Exercise description
For the records that follow, return only the count of lines containing the string "none".

Source data
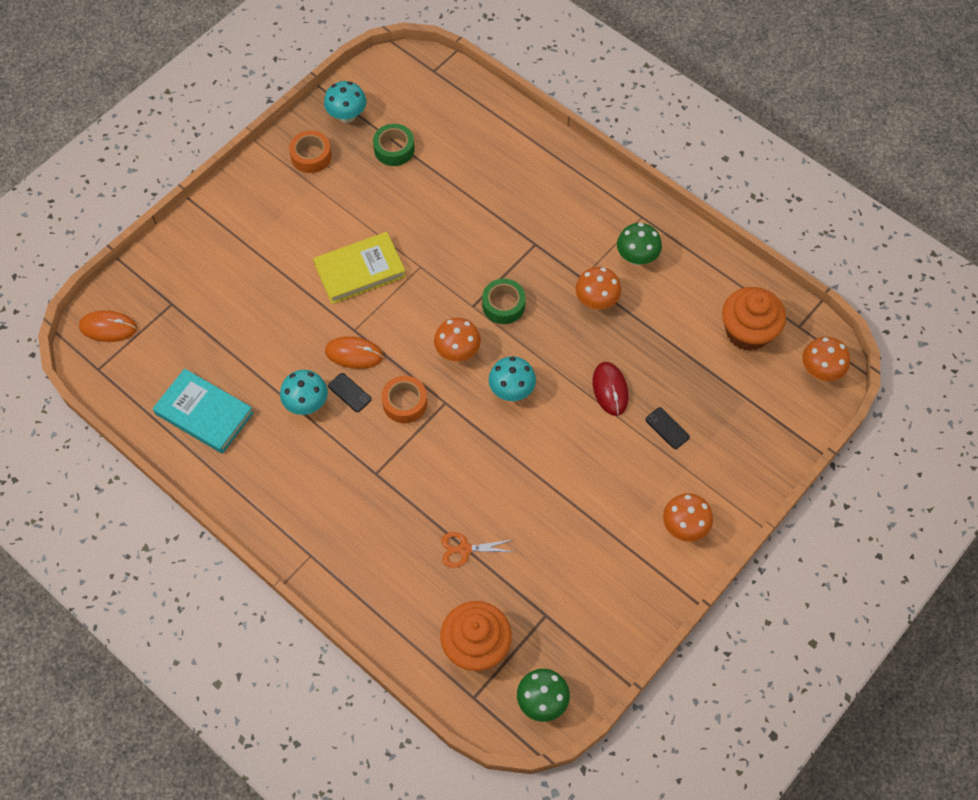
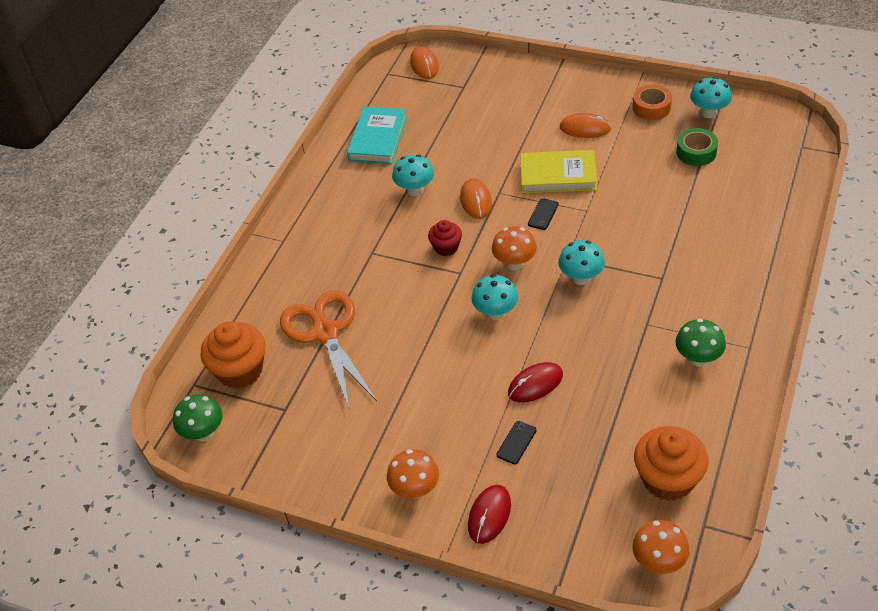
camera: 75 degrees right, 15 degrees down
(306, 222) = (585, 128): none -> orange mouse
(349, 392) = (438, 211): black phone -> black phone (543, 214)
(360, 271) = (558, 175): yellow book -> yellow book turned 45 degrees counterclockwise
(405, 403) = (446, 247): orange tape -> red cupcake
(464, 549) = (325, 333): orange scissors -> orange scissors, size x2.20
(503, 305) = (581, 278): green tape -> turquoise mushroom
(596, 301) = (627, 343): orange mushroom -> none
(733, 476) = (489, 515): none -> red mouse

Answer for the task
3